• _INFORMATION SUPPLIED_:
-*-*-
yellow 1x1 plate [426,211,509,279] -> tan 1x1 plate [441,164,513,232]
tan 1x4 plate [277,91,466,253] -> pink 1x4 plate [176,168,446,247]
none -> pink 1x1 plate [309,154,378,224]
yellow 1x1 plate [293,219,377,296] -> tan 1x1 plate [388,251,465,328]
-*-*-
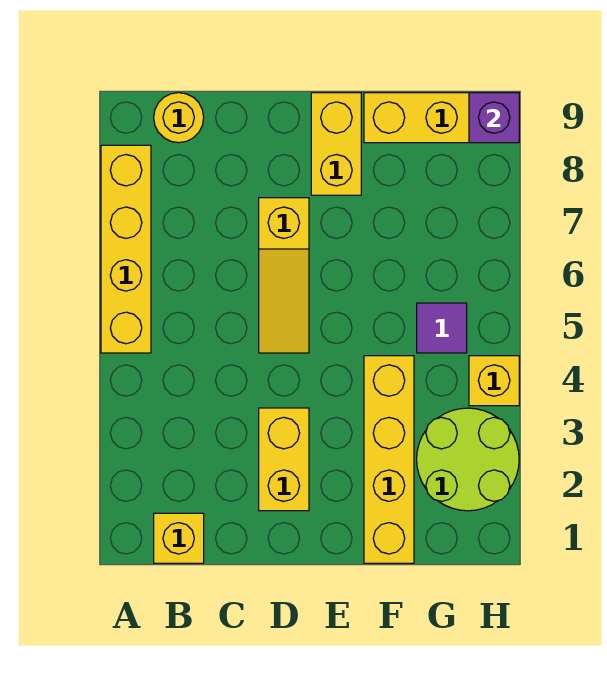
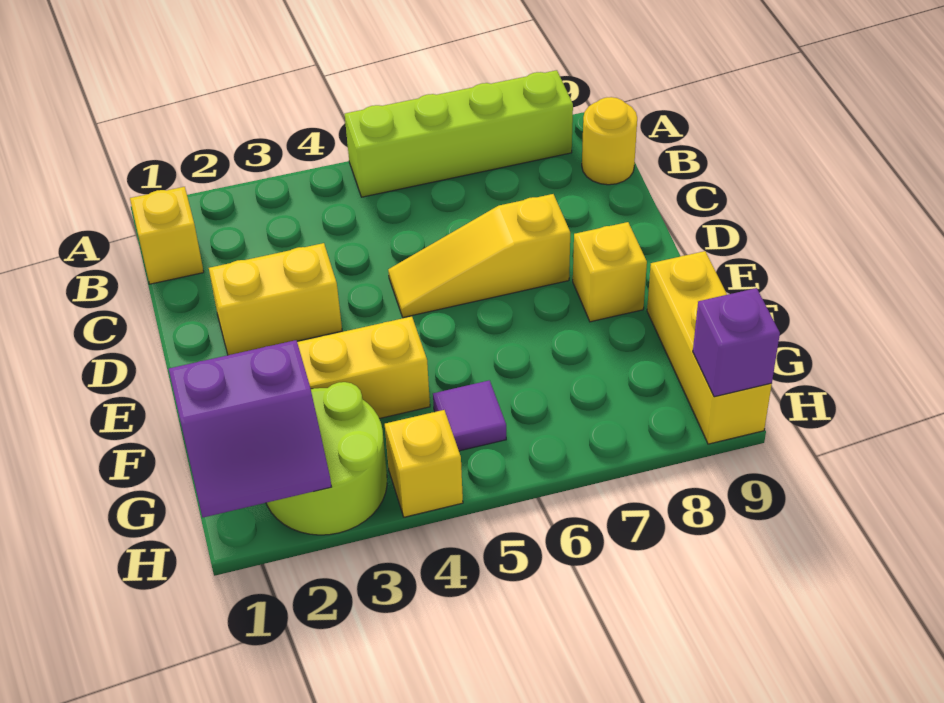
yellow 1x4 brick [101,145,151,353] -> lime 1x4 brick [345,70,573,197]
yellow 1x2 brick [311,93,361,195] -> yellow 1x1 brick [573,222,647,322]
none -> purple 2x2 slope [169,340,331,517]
-*-*-
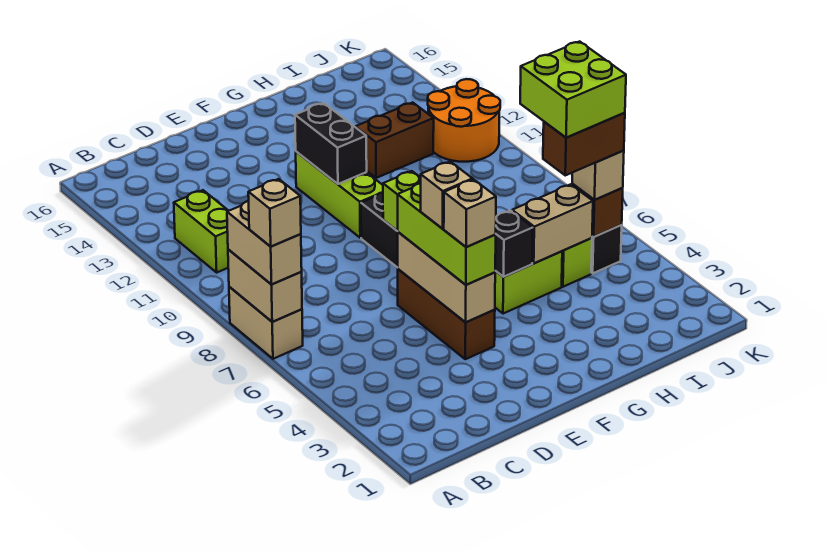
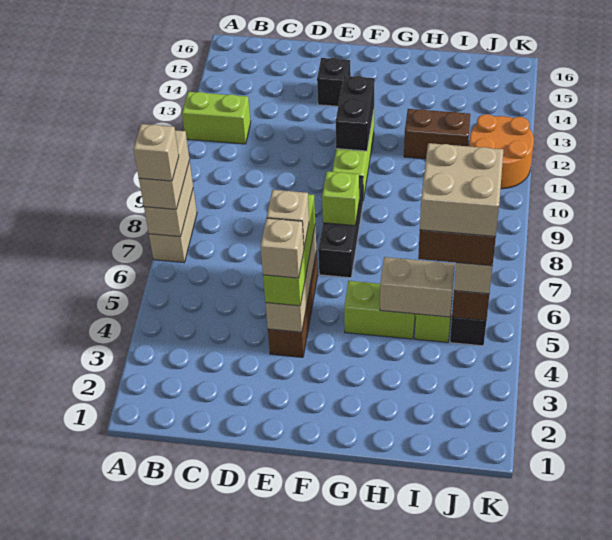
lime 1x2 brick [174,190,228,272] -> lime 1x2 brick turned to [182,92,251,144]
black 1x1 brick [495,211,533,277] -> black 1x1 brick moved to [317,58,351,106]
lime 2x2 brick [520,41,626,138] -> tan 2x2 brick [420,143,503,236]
-*-*-
• _DESCRIPTION OF THE TASK_: Beginning at the line above with "black 1x1 brick [495,211,533,277]" and finishing at the line with "lime 2x2 brick", return each line exactly and return nothing else.

• _OUTPUT_:
black 1x1 brick [495,211,533,277] -> black 1x1 brick moved to [317,58,351,106]
lime 2x2 brick [520,41,626,138] -> tan 2x2 brick [420,143,503,236]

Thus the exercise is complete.